> Action item: Where a line contains the word "Einmachglas", copy that line from the records below.

> Available data:
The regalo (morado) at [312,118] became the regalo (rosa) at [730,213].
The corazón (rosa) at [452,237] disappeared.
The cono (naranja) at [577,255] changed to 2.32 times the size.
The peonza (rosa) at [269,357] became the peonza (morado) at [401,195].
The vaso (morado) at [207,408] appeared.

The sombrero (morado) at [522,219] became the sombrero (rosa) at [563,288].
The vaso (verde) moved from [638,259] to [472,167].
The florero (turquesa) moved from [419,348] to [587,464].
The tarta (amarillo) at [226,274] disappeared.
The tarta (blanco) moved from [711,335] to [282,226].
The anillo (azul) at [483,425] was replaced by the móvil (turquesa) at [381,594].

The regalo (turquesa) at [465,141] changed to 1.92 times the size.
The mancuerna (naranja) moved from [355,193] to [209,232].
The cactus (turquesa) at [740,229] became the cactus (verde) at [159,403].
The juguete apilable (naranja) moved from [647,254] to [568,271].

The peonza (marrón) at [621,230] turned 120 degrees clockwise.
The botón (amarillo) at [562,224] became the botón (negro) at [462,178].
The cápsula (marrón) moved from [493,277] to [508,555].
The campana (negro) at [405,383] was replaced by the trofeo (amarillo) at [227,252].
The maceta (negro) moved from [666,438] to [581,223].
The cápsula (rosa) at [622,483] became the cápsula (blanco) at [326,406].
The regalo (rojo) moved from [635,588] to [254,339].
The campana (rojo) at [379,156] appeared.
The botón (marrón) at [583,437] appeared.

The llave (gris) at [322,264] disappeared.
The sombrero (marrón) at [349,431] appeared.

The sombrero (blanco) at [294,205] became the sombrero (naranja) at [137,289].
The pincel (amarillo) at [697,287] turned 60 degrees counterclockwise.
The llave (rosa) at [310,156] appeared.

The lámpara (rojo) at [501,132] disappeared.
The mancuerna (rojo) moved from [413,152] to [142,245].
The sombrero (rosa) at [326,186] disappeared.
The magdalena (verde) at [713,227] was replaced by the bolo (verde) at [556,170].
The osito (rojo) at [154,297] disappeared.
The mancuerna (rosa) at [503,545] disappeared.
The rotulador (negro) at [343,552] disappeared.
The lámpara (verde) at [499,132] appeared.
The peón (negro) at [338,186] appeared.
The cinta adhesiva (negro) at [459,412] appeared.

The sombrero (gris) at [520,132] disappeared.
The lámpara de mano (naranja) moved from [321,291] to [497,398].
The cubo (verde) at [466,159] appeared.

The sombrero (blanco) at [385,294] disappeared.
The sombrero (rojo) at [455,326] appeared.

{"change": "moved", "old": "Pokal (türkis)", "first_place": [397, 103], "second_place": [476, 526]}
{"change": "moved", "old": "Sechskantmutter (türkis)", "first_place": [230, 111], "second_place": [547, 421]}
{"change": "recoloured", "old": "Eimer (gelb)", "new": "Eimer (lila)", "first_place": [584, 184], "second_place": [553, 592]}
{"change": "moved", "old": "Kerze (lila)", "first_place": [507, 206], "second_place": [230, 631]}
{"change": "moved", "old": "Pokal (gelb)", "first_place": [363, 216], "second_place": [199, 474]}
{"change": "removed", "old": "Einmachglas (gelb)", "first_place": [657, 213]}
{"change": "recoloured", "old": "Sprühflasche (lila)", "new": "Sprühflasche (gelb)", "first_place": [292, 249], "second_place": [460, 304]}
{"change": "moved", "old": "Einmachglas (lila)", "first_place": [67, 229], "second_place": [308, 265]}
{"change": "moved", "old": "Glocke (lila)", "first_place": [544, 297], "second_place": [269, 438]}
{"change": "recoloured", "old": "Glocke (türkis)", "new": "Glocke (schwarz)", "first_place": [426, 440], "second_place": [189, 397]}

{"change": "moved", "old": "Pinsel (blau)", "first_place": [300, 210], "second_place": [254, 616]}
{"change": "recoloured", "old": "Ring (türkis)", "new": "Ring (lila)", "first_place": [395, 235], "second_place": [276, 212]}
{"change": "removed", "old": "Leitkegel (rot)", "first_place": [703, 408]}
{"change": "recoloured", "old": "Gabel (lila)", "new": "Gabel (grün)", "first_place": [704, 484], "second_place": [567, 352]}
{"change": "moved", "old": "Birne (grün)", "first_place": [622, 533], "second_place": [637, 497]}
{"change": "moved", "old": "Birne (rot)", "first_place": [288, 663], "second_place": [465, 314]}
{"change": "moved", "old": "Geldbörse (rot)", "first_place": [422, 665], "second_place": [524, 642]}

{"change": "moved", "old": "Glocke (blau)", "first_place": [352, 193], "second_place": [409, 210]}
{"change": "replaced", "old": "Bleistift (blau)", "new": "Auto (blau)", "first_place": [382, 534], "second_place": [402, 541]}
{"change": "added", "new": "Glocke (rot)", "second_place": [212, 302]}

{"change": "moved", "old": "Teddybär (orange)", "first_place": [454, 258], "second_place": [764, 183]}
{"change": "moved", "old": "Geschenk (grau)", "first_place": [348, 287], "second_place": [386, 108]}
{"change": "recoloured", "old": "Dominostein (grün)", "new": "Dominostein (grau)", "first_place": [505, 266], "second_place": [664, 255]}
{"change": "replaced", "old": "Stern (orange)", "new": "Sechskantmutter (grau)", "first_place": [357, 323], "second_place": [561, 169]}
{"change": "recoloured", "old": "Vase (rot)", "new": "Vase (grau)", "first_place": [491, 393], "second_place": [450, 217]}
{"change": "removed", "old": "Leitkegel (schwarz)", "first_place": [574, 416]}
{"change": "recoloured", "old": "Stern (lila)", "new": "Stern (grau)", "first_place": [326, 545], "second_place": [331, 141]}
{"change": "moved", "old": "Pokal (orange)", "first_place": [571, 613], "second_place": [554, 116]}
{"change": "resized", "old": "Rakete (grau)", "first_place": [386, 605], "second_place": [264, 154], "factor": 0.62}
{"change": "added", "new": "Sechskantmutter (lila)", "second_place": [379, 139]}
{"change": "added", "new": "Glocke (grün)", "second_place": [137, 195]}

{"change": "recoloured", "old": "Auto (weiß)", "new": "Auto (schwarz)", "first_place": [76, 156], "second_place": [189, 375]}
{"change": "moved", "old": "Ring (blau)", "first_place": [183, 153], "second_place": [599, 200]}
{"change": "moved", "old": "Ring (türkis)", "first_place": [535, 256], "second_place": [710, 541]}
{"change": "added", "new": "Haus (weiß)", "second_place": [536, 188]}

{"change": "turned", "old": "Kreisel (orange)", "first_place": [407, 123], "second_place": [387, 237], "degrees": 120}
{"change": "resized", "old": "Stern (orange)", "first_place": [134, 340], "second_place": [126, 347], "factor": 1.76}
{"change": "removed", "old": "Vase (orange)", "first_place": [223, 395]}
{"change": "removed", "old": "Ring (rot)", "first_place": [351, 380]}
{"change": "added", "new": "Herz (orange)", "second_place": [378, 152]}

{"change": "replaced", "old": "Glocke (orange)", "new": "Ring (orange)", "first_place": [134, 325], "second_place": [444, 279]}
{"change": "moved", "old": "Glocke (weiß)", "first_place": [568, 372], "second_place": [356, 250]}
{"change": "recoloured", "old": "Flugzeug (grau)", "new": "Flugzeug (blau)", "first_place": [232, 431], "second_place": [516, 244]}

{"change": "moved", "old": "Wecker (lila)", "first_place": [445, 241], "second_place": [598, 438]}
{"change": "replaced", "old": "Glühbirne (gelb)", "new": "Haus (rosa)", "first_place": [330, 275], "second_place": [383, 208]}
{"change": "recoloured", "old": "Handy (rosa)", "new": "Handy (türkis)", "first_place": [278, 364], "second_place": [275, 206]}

> Exercise output:
{"change": "removed", "old": "Einmachglas (gelb)", "first_place": [657, 213]}
{"change": "moved", "old": "Einmachglas (lila)", "first_place": [67, 229], "second_place": [308, 265]}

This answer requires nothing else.